--- What is required ---
Return the lines below in which the string "CANH" occurs.

--- Provided records ---

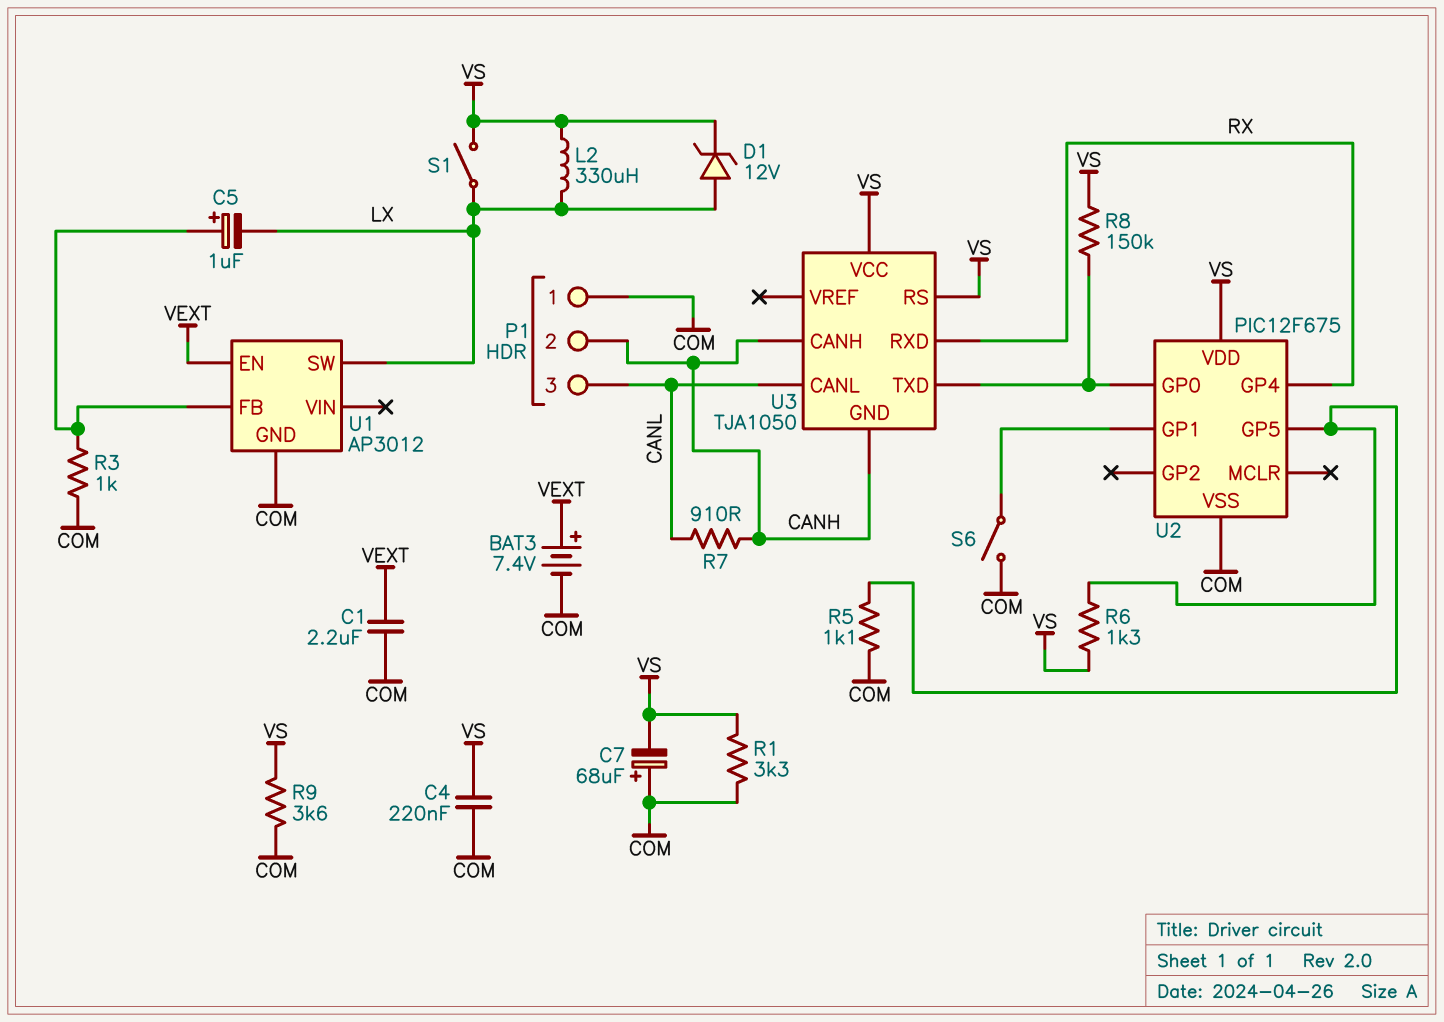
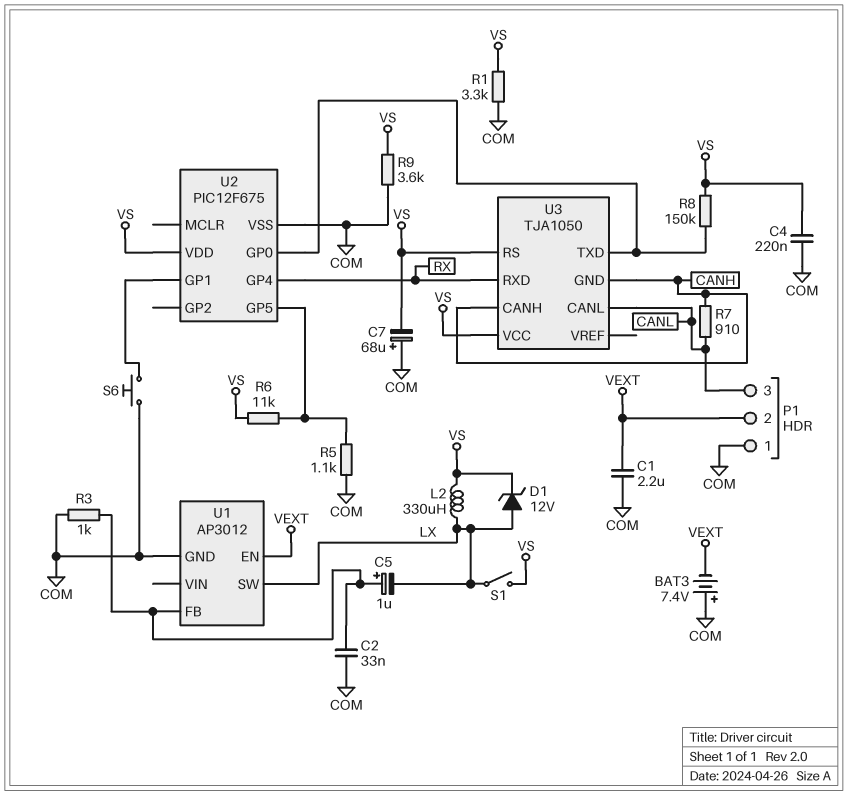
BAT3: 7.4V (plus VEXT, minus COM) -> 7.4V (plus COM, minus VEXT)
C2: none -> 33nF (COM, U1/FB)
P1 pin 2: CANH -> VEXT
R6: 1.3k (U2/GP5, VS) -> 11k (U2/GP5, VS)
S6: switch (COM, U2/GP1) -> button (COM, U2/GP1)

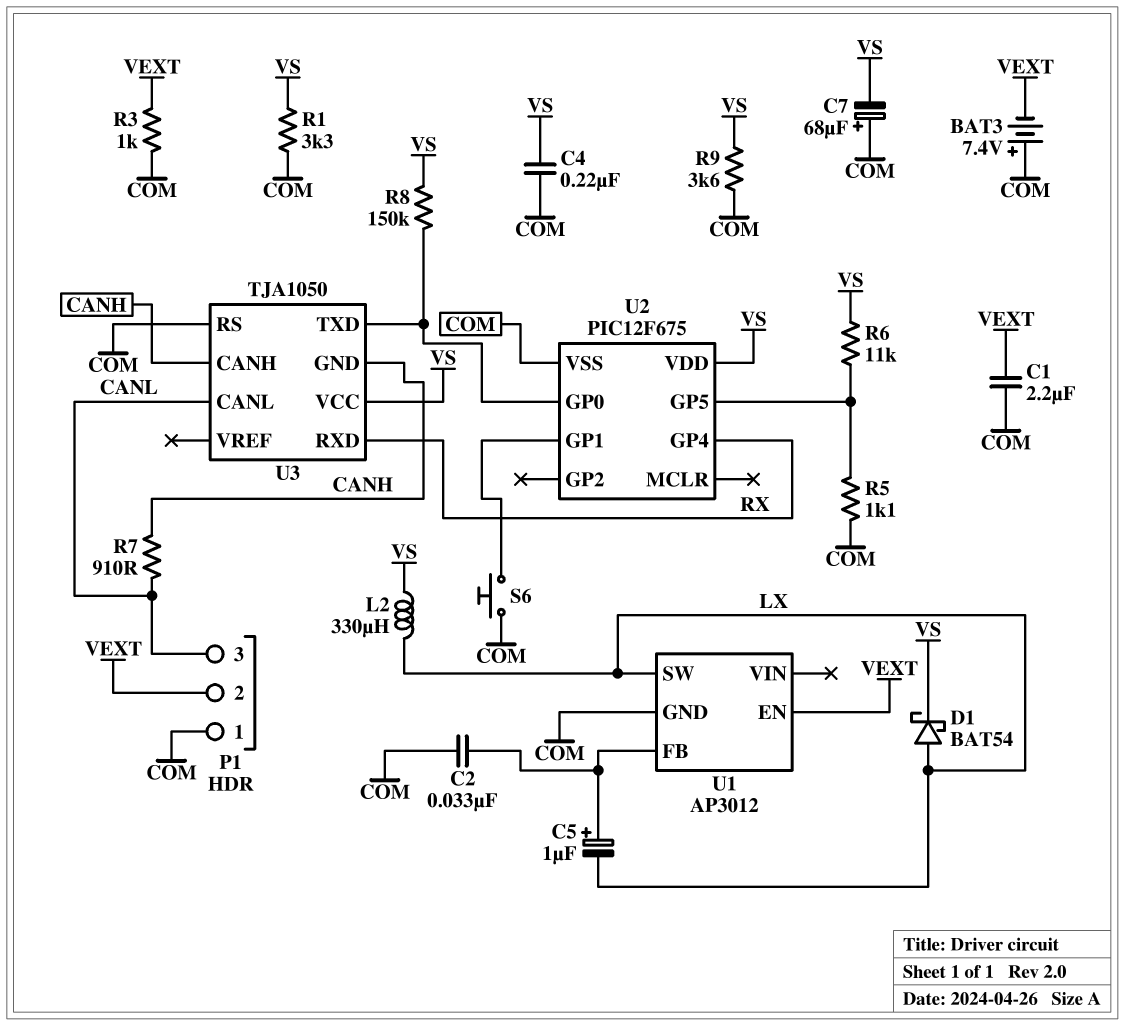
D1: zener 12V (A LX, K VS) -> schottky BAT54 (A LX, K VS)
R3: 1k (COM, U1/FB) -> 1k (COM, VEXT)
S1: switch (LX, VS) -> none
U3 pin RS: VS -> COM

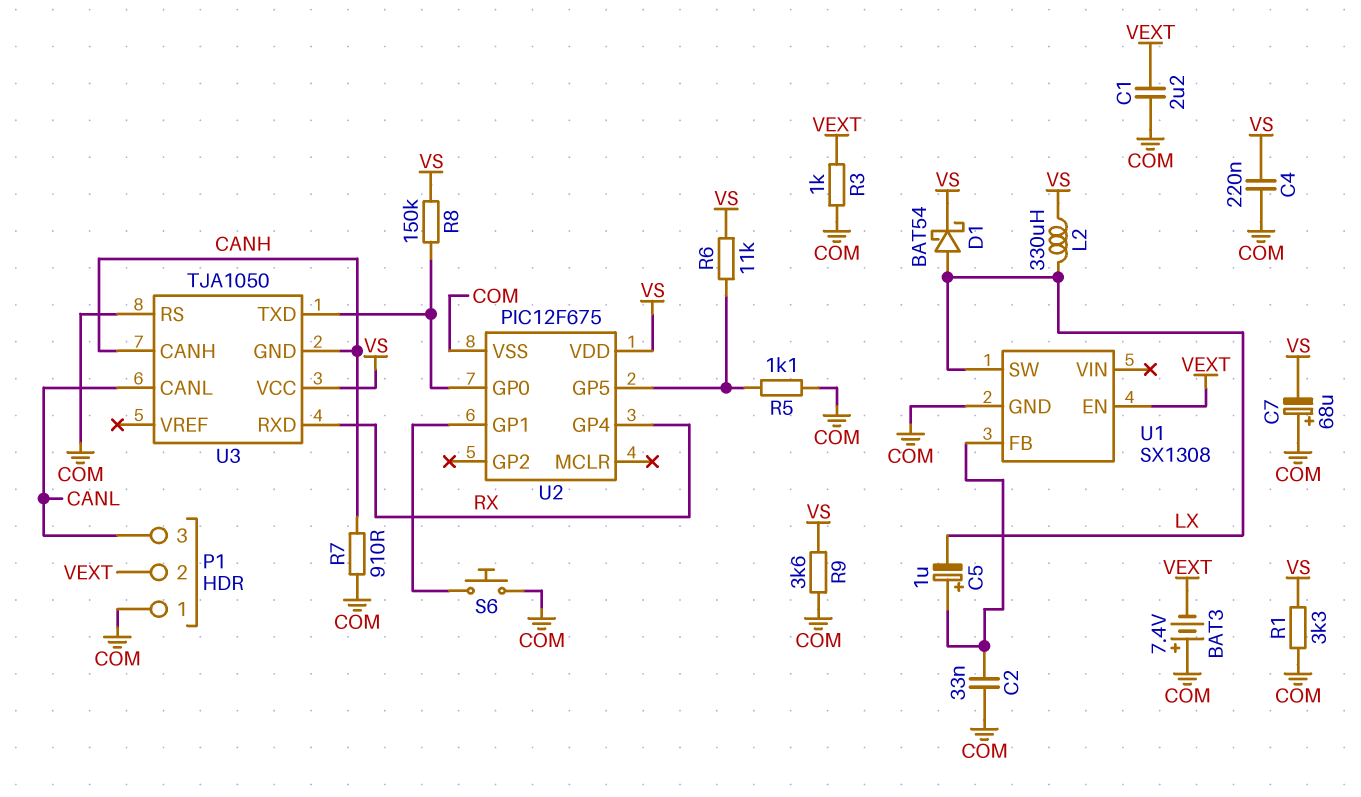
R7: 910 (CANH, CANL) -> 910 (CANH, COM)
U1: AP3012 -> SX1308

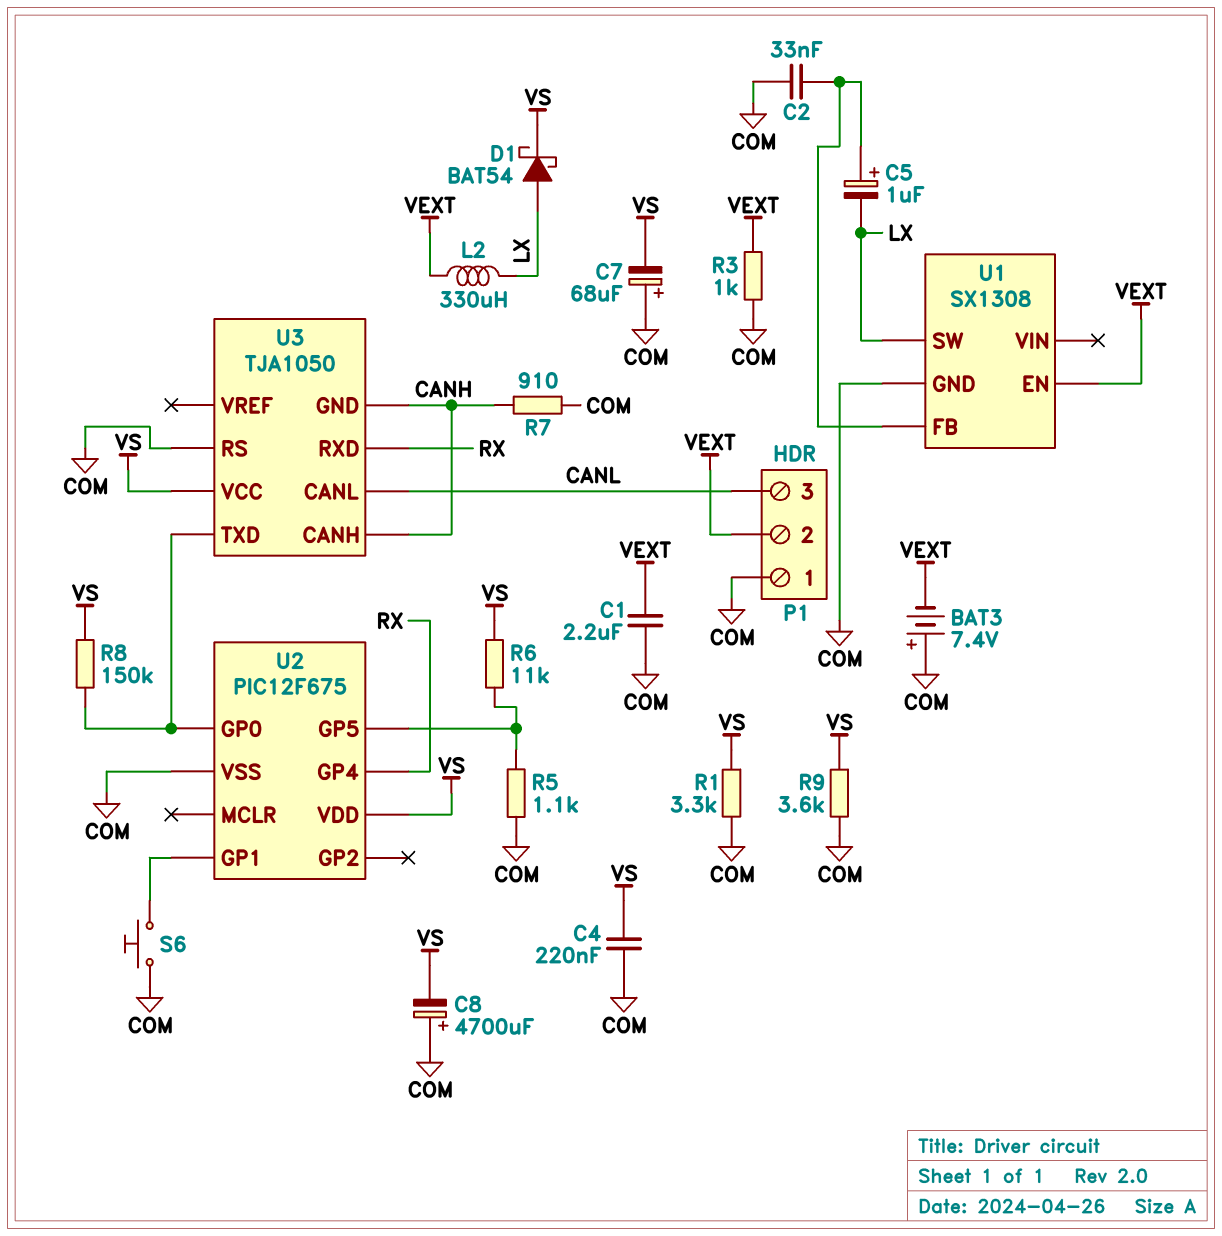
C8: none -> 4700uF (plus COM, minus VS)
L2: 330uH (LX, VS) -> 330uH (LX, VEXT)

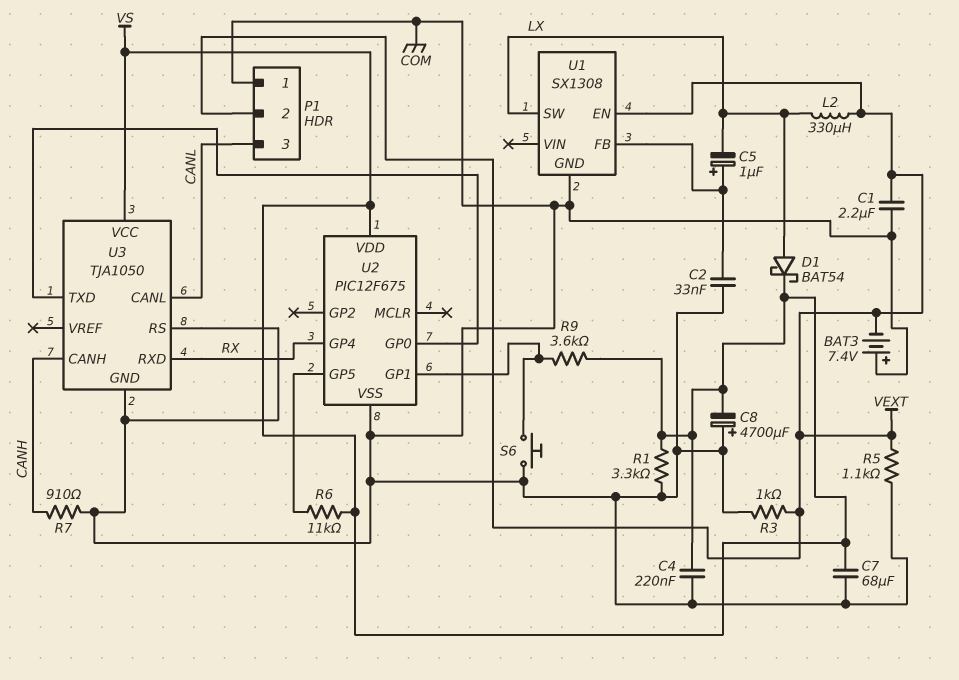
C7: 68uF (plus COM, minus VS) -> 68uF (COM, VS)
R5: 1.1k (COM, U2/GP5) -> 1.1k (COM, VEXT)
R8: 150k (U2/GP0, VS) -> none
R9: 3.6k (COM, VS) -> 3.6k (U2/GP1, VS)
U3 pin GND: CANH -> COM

* * *

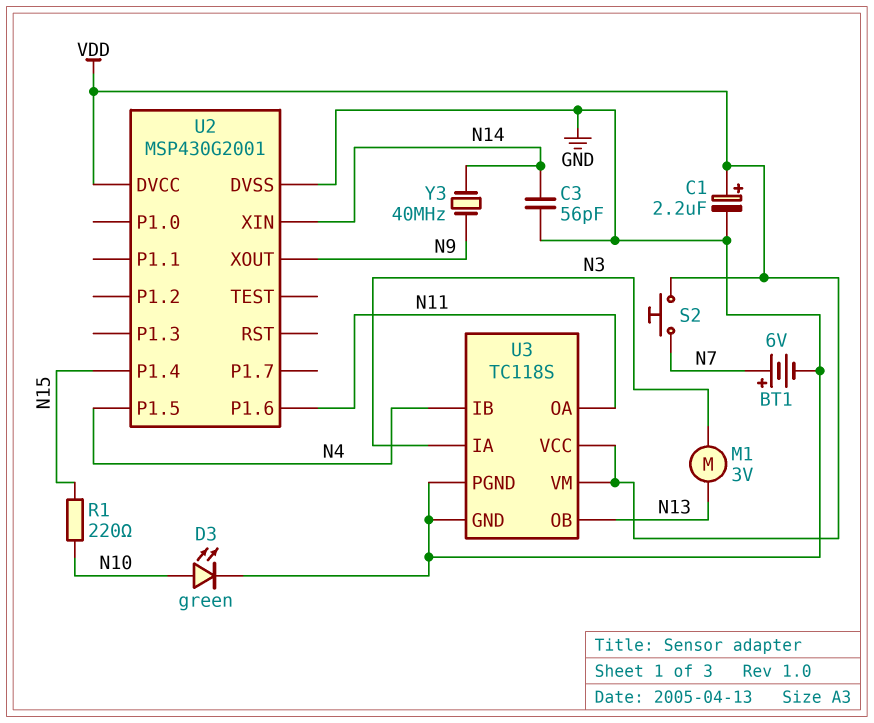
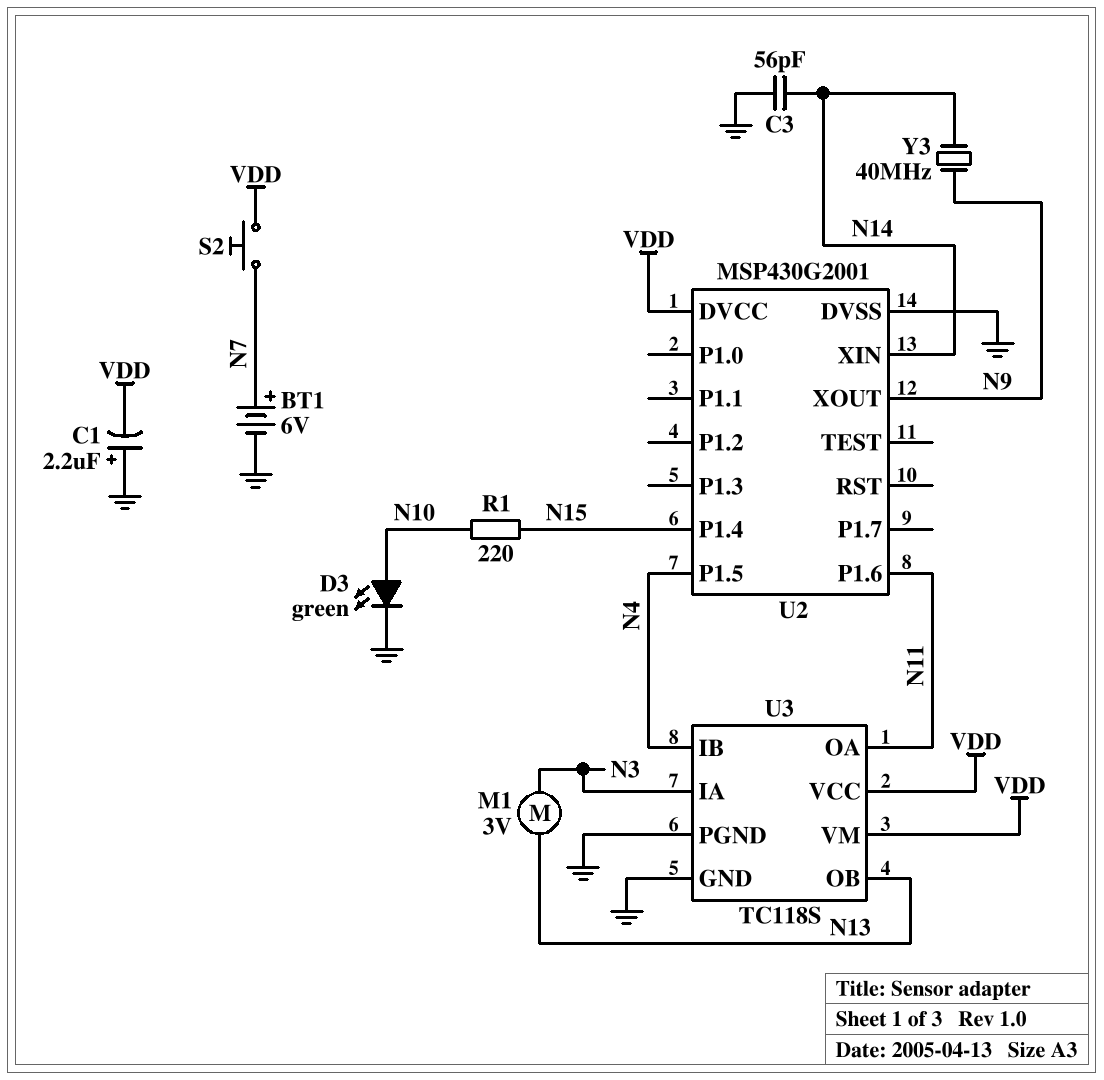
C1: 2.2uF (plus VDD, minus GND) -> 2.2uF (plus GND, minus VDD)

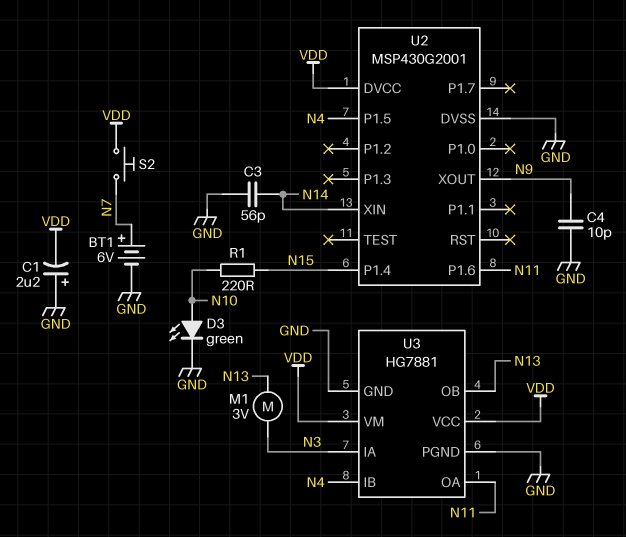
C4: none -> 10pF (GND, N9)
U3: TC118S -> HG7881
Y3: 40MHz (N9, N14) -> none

--- Written response ---
P1 pin 2: CANH -> VEXT
R7: 910 (CANH, CANL) -> 910 (CANH, COM)
U3 pin GND: CANH -> COM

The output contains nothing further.